### Exercise data
★ ★ ★ ★ ★
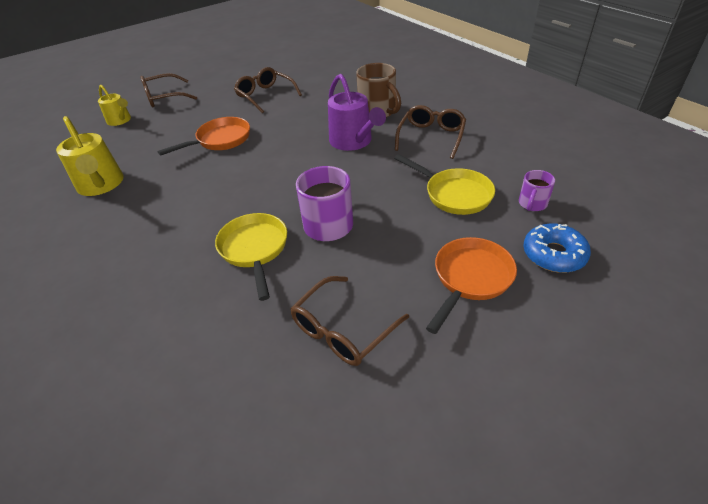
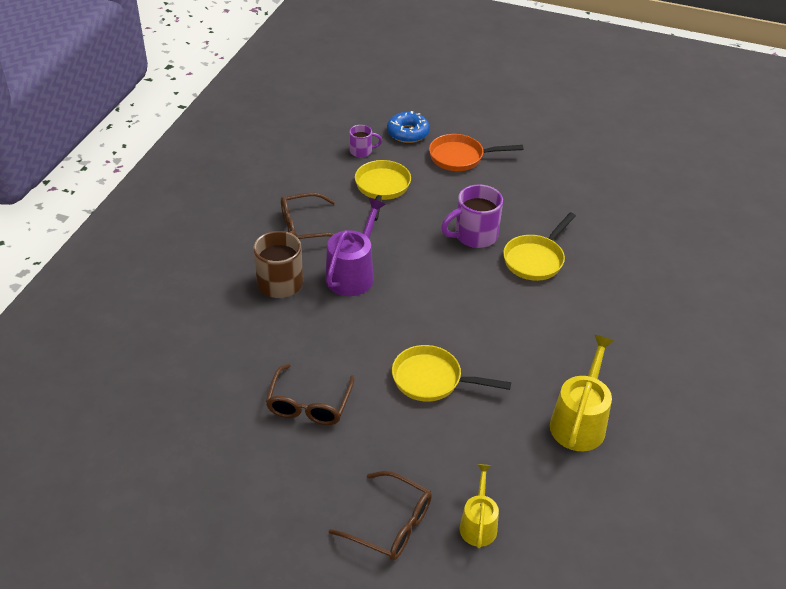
camera: 130 degrees left, 0 degrees up
(220, 140) = (432, 380): orange pan -> yellow pan
(343, 330) = (548, 189): brown glasses -> none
★ ★ ★ ★ ★
### Work request
Give back the full listing exactly, with pictures dropped.

### Your solution
camera: 130 degrees left, 0 degrees up
(220, 140) = (432, 380): orange pan -> yellow pan
(343, 330) = (548, 189): brown glasses -> none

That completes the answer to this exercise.